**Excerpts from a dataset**
[Start of section]
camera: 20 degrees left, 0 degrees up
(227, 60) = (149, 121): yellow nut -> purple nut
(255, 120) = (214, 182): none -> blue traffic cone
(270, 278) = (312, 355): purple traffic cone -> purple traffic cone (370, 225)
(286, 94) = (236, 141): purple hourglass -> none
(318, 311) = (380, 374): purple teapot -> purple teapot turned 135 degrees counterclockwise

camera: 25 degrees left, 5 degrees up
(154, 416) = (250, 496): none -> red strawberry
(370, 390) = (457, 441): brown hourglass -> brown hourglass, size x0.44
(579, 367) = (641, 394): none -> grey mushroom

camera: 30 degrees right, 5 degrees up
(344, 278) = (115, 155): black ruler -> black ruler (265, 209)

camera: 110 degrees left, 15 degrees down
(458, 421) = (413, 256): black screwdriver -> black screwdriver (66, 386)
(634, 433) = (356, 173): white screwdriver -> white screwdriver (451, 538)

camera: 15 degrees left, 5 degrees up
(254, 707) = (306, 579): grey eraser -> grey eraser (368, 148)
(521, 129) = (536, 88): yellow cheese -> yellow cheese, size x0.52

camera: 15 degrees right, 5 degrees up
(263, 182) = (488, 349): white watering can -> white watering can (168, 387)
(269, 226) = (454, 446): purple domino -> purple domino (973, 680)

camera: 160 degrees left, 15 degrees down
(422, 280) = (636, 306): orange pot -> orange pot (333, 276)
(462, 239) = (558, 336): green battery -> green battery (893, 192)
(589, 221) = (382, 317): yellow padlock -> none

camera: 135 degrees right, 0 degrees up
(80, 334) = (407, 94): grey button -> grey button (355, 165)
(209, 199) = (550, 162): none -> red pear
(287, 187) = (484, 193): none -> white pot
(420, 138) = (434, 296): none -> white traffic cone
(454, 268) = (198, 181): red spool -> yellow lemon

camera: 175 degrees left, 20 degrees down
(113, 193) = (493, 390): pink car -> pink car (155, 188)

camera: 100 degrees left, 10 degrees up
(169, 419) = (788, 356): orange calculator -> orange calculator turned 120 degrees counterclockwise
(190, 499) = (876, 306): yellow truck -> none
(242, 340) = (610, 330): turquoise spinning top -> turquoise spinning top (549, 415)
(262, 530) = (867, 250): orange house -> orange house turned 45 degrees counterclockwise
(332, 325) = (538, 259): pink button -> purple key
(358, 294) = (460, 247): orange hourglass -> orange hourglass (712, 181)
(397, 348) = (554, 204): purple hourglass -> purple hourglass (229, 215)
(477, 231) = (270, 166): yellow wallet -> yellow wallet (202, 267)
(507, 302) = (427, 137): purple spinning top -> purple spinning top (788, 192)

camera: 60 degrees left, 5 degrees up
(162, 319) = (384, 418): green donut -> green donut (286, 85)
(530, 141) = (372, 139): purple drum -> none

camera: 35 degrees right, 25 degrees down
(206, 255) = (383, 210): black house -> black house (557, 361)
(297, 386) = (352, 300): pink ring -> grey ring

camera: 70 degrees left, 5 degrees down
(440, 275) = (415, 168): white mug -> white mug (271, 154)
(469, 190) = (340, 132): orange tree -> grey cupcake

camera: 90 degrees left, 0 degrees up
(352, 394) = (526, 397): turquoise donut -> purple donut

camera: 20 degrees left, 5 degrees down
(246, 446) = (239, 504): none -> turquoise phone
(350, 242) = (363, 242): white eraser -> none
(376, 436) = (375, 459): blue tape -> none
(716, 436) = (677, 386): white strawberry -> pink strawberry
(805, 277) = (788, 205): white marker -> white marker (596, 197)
[End of section]
**Work to complete**
Quote, without alteration, the final stretch of the entries: the line with "camera: 90 degrees left, 0 degrees up" onward to the last line.

**Task response**
camera: 90 degrees left, 0 degrees up
(352, 394) = (526, 397): turquoise donut -> purple donut

camera: 20 degrees left, 5 degrees down
(246, 446) = (239, 504): none -> turquoise phone
(350, 242) = (363, 242): white eraser -> none
(376, 436) = (375, 459): blue tape -> none
(716, 436) = (677, 386): white strawberry -> pink strawberry
(805, 277) = (788, 205): white marker -> white marker (596, 197)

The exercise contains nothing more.